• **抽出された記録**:
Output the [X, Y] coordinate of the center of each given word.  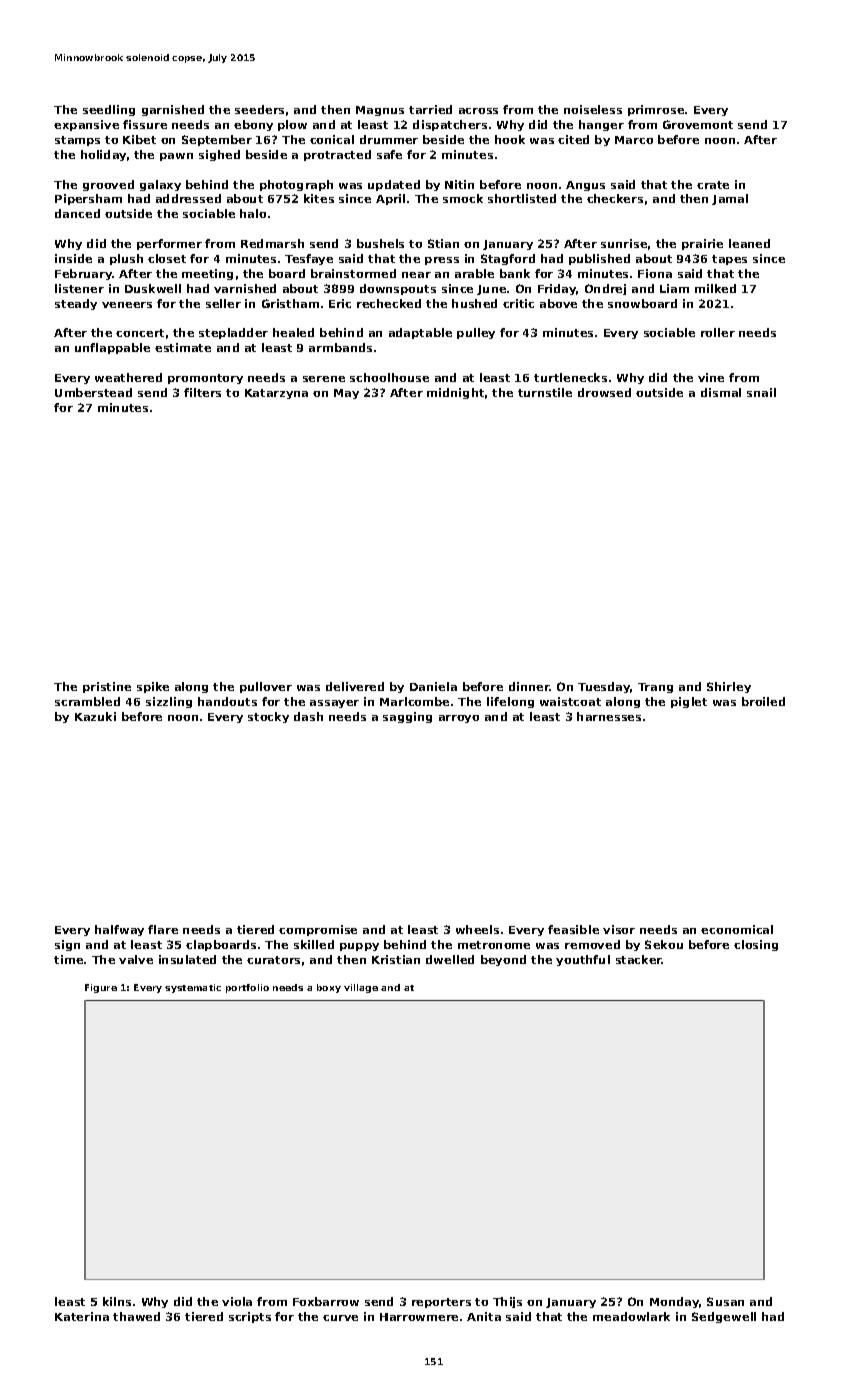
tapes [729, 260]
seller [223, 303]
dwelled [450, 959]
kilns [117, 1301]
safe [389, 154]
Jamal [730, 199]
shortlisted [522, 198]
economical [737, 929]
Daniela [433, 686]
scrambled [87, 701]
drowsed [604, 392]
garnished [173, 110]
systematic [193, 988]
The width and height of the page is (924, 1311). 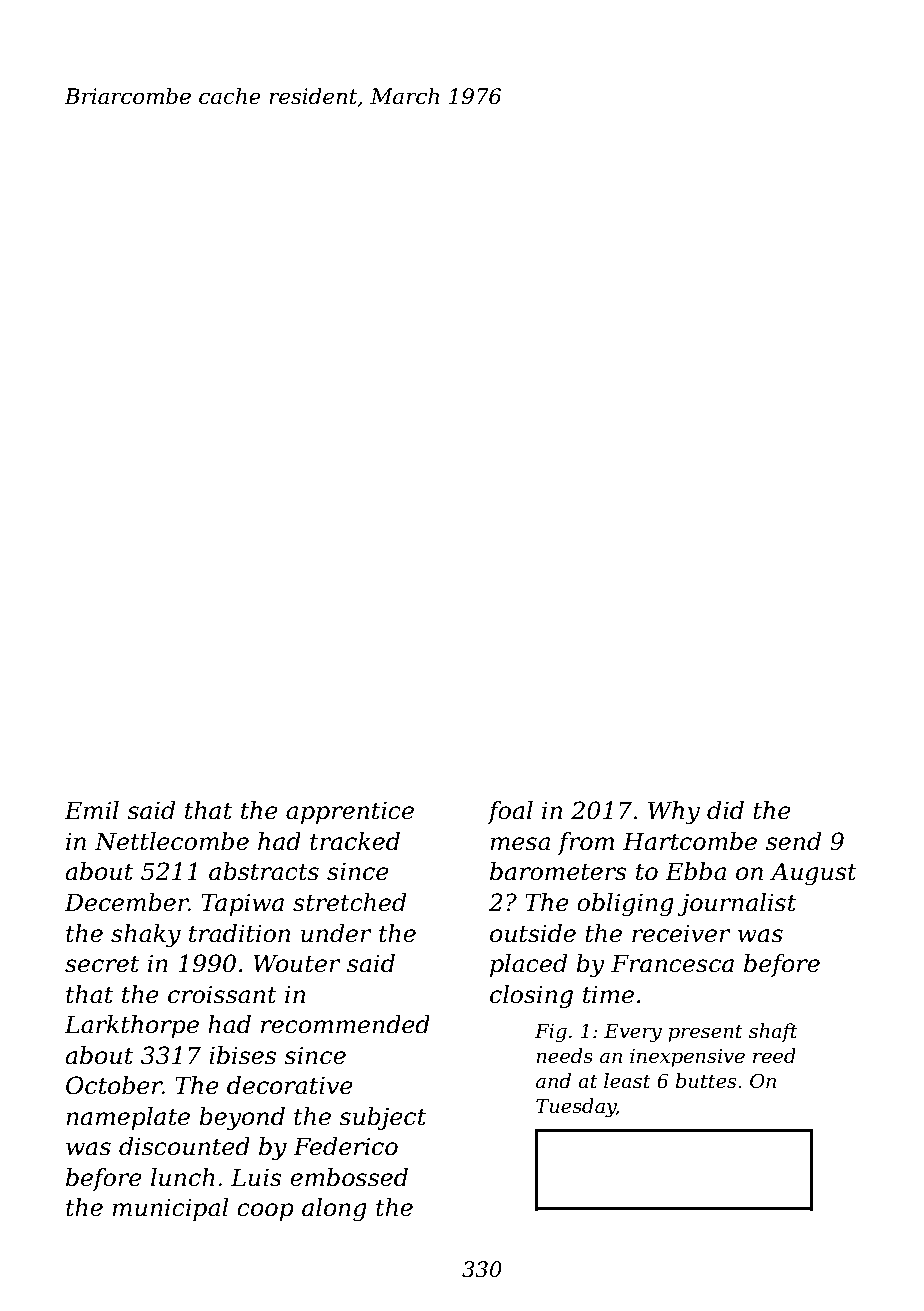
---
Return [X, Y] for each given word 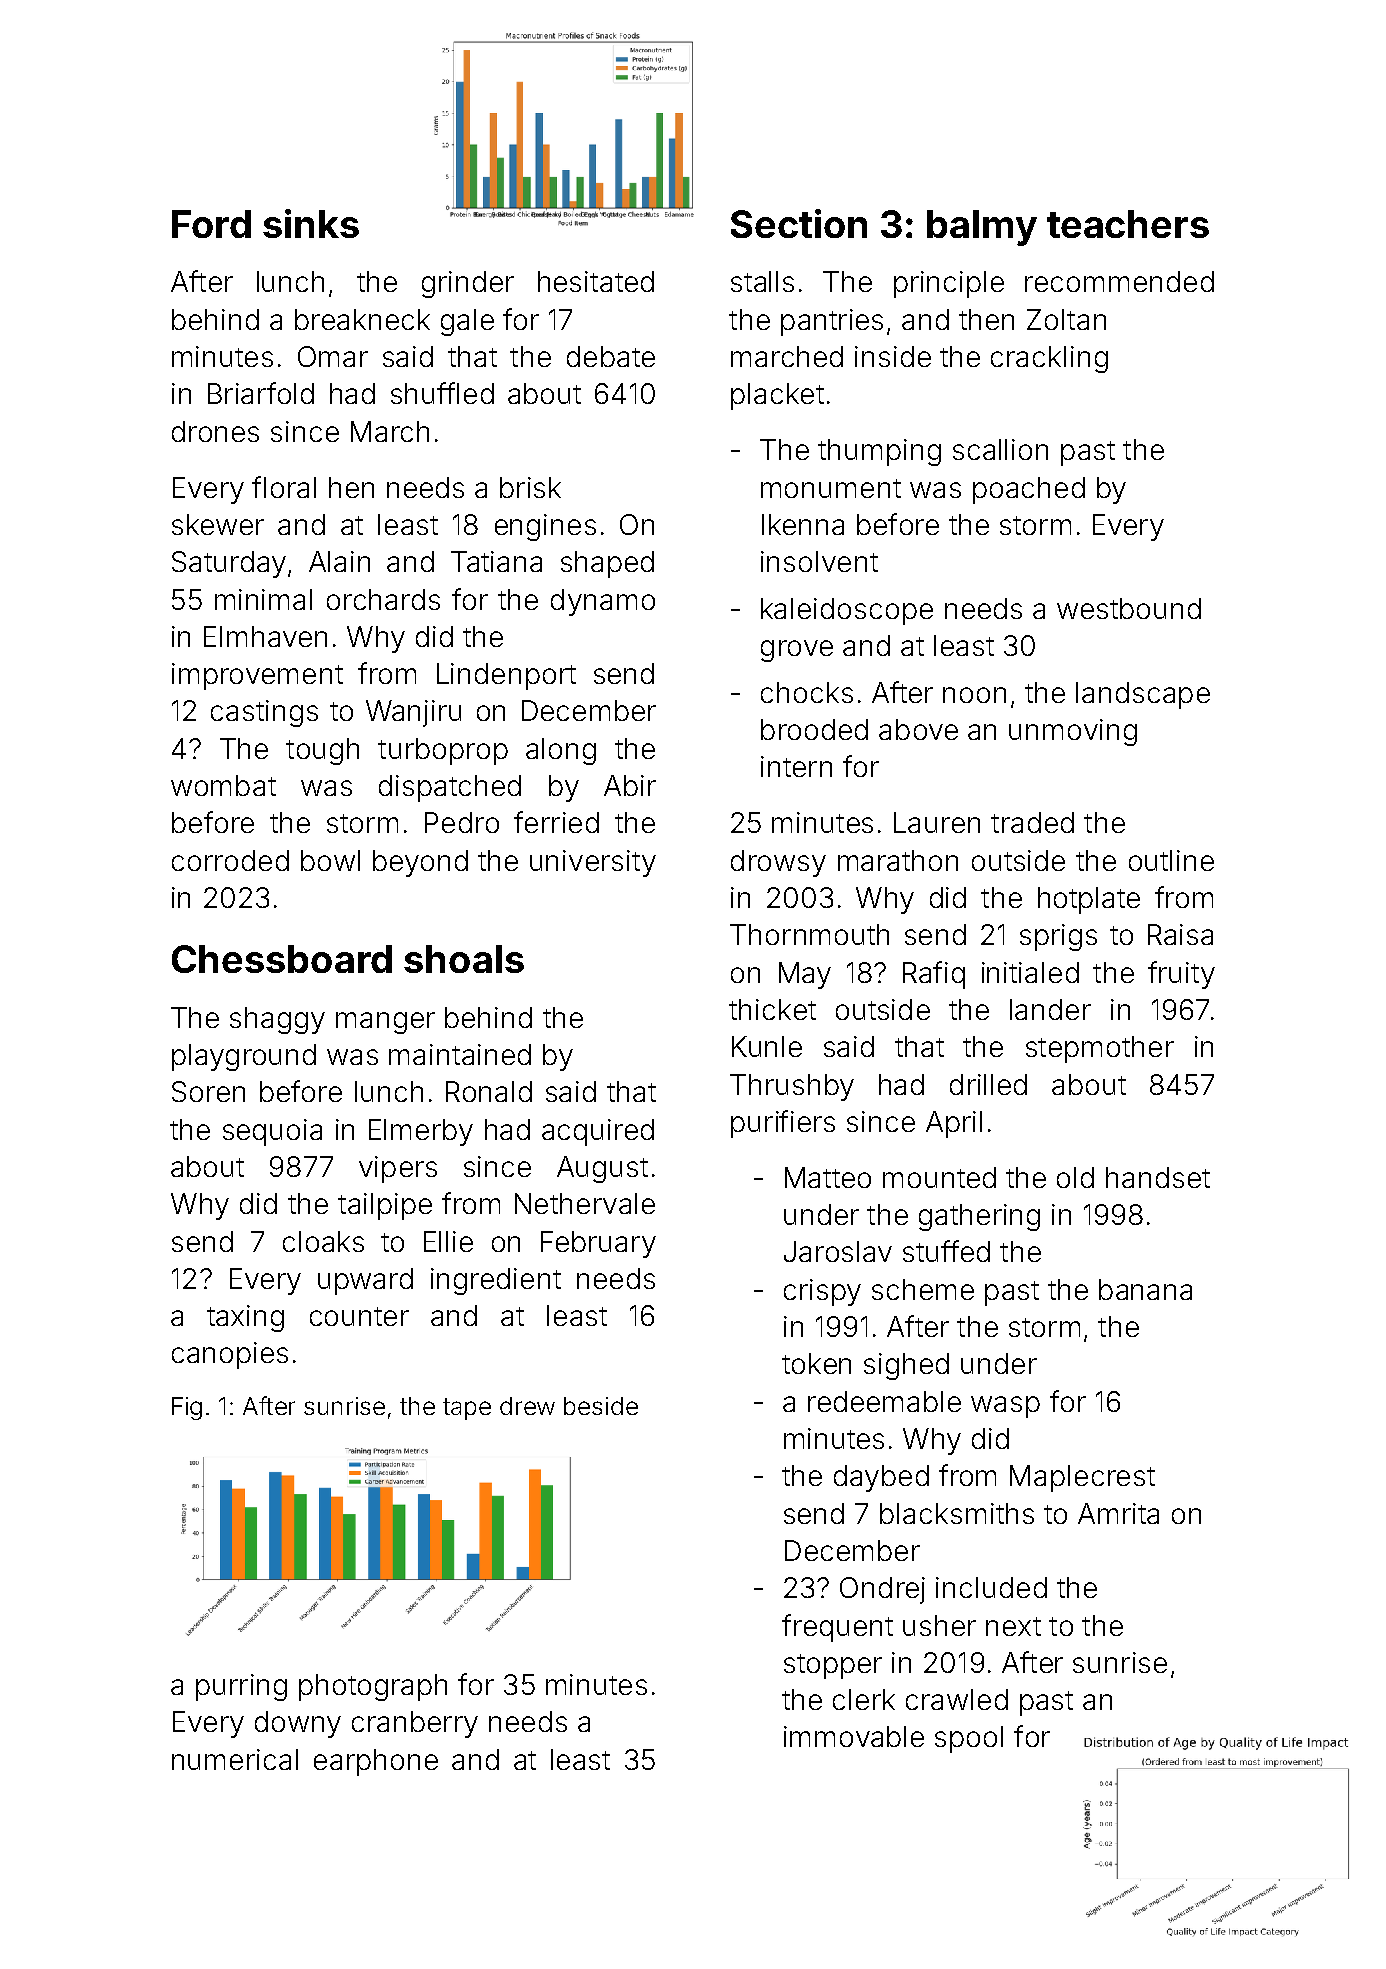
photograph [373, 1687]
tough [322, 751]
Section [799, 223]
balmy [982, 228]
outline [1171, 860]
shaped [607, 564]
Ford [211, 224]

• **短い問題**:
上のデータから、「scrambled [87, 701]」を含む行から「The width and」を含む行まで、両端の行も含めてそのまま書き出してほしい。画像は答えに入れないでほしい。

• **課題の解答**:
scrambled [87, 701]
drowsed [604, 392]
garnished [173, 110]
systematic [193, 988]
The width and height of the page is (924, 1311). 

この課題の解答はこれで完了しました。